Dataset records section start

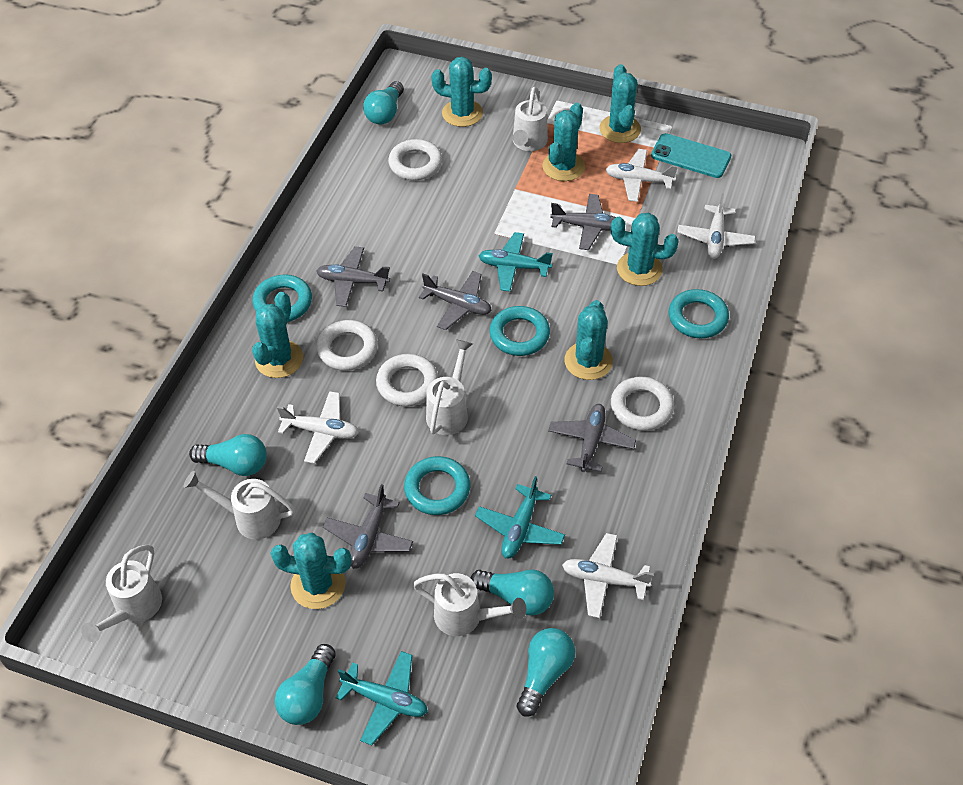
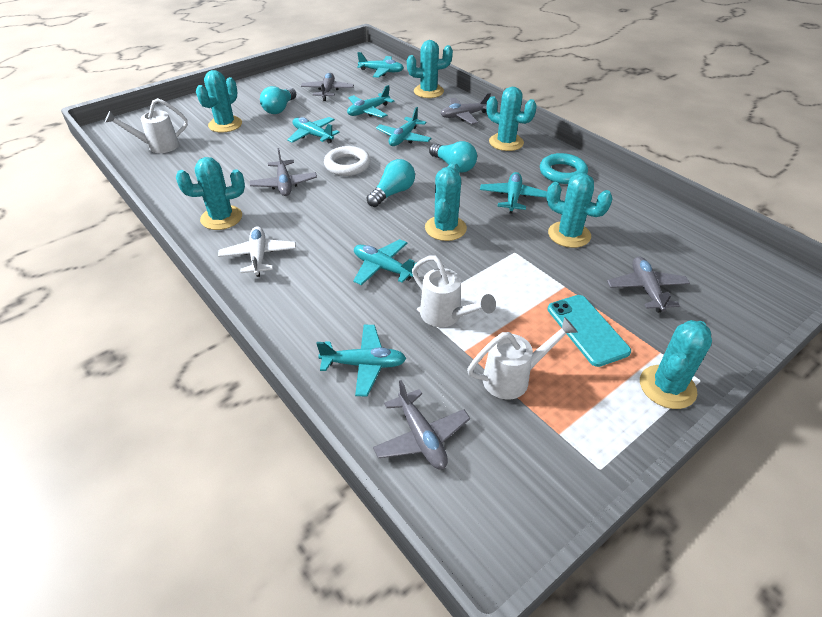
turquoise light bulb: 5 -> 3
turquoise plane: 3 -> 7
turquoise ring: 4 -> 1
white plane: 4 -> 1
white ring: 4 -> 1
white watering can: 5 -> 3

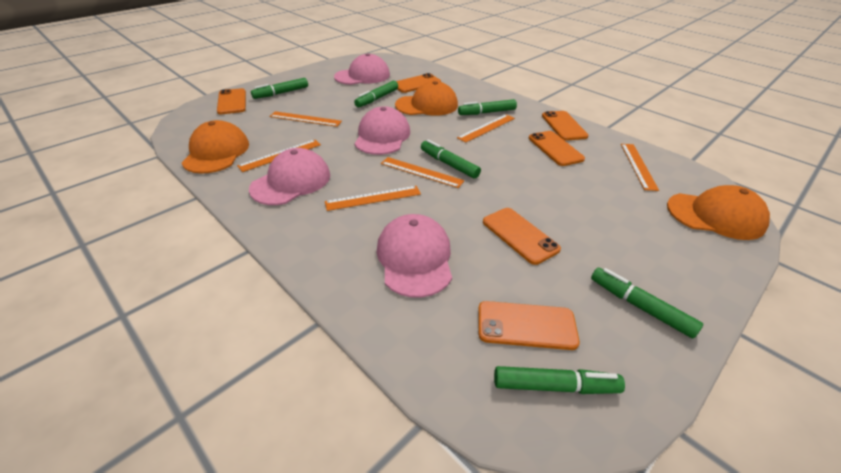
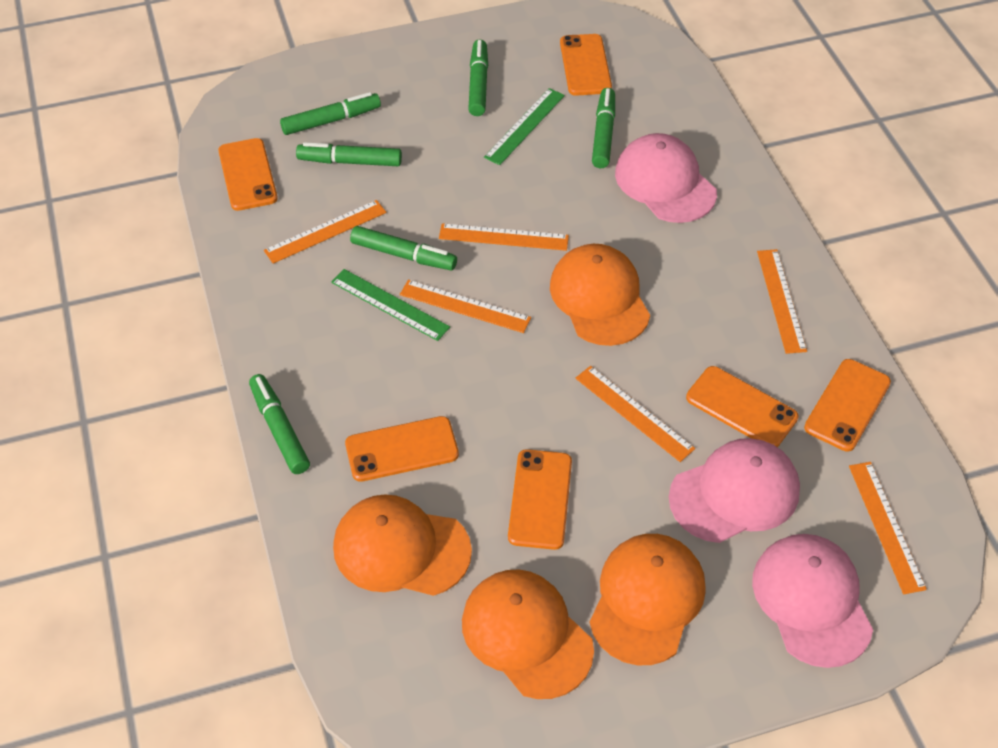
green ruler: 0 -> 2
orange cap: 3 -> 4
pink cap: 4 -> 3

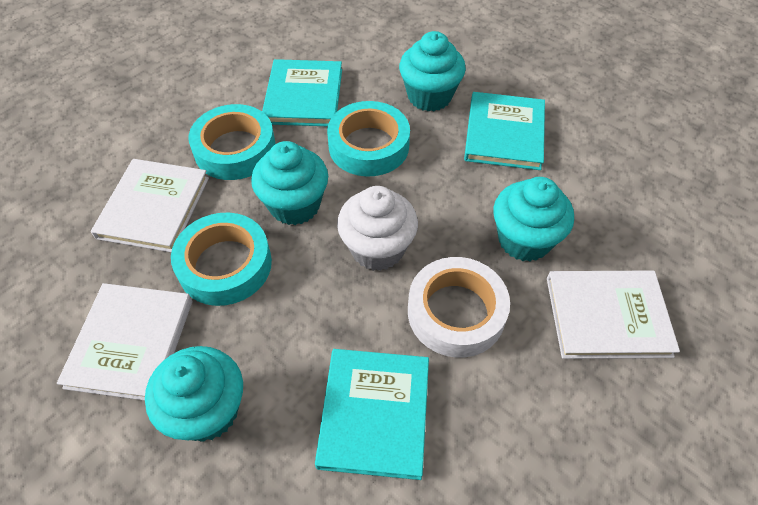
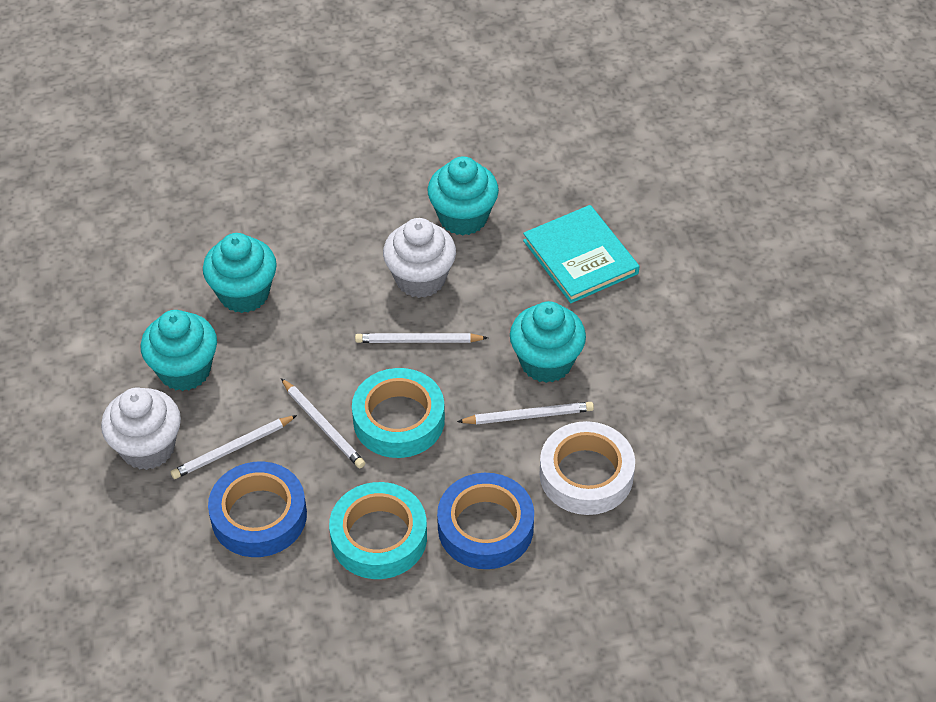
blue tape: 0 -> 2
turquoise book: 3 -> 1
turquoise tape: 3 -> 2
white book: 3 -> 0
white cupcake: 1 -> 2
white pencil: 0 -> 4

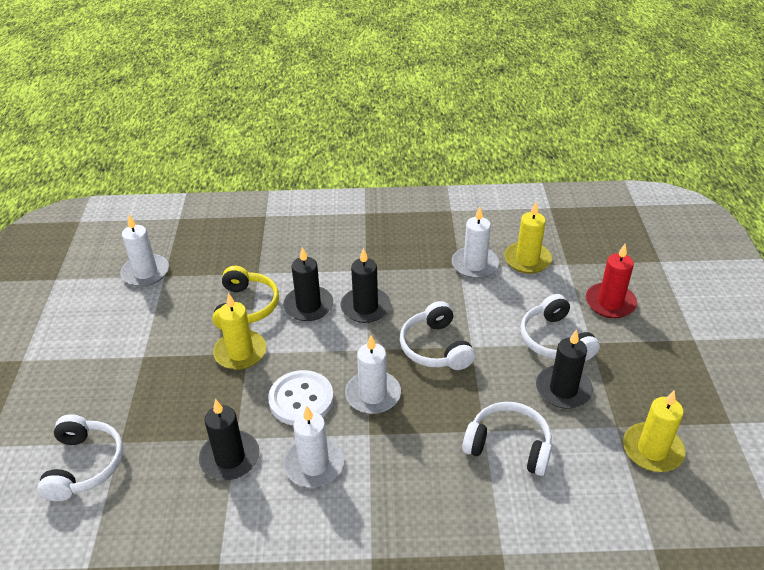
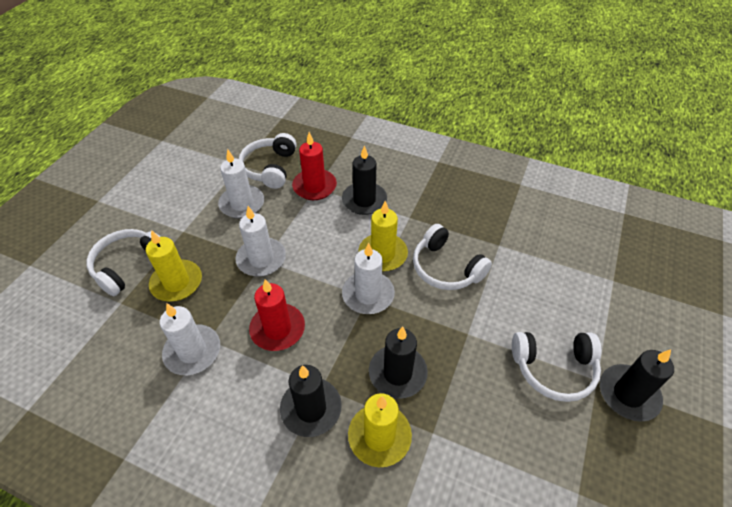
red candle: 1 -> 2
white button: 1 -> 0
yellow headphones: 1 -> 0

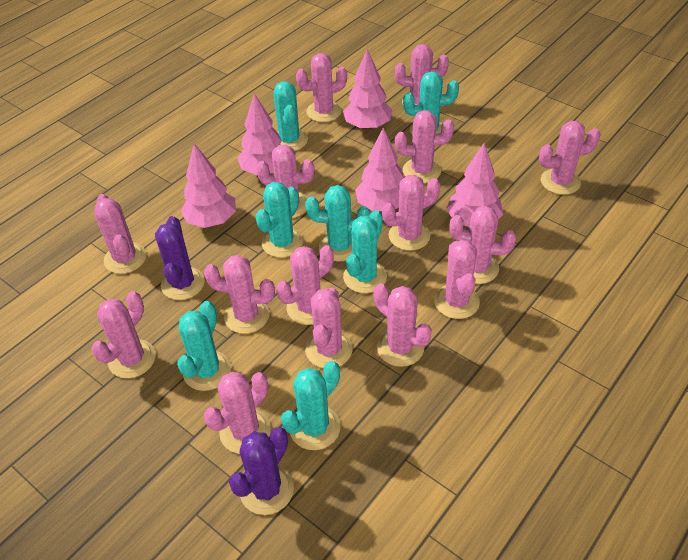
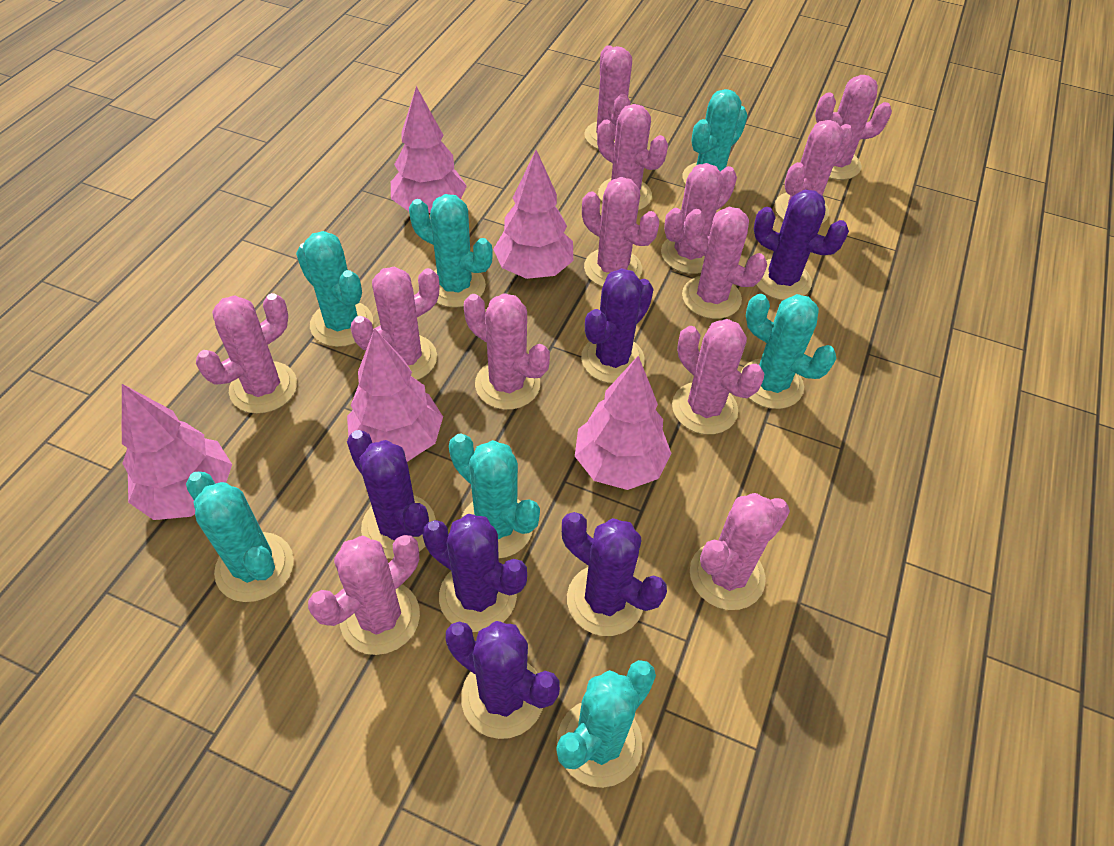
pink cactus: 15 -> 13
purple cactus: 2 -> 6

Dataset records section end

About this exercise: Note every line of the entries in which "white" appears, and copy it down.

Result:
white plane: 4 -> 1
white ring: 4 -> 1
white watering can: 5 -> 3
white book: 3 -> 0
white cupcake: 1 -> 2
white pencil: 0 -> 4
white button: 1 -> 0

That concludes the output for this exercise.